> [Activity]
Restate all of the entries exactly, dropping any pictures they hold.
━━━ Study material ━━━
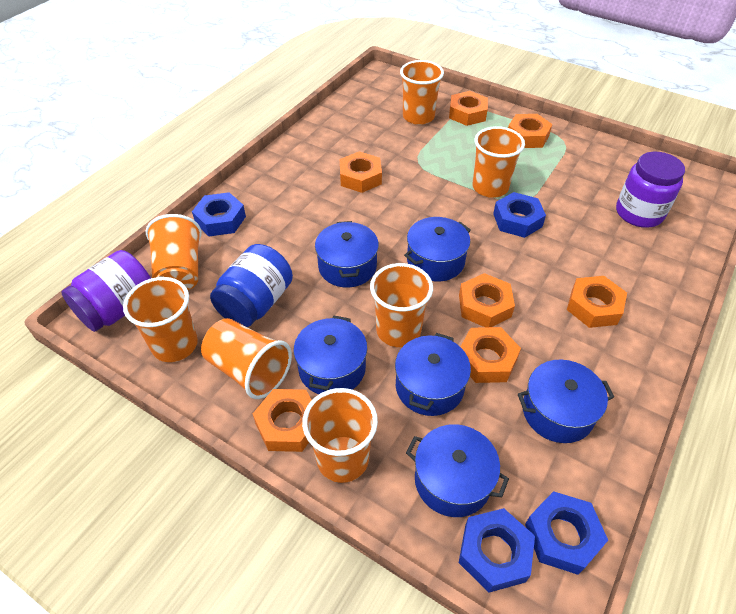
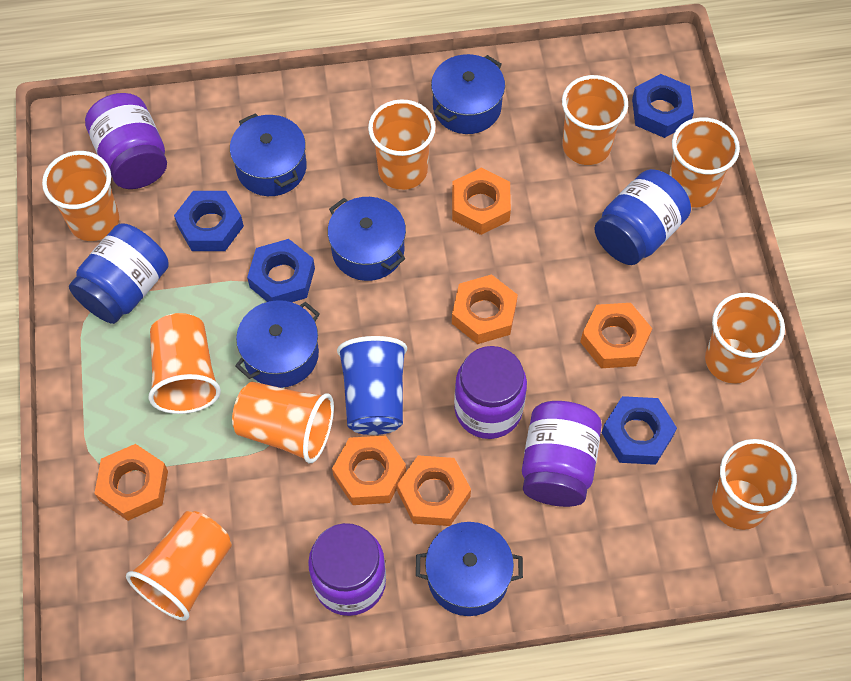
blue cup: 0 -> 1
blue jar: 1 -> 2
blue pot: 6 -> 5
orange cup: 7 -> 9
orange nut: 7 -> 6
purple jar: 2 -> 4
━━━
> [Output for this task]
blue cup: 0 -> 1
blue jar: 1 -> 2
blue pot: 6 -> 5
orange cup: 7 -> 9
orange nut: 7 -> 6
purple jar: 2 -> 4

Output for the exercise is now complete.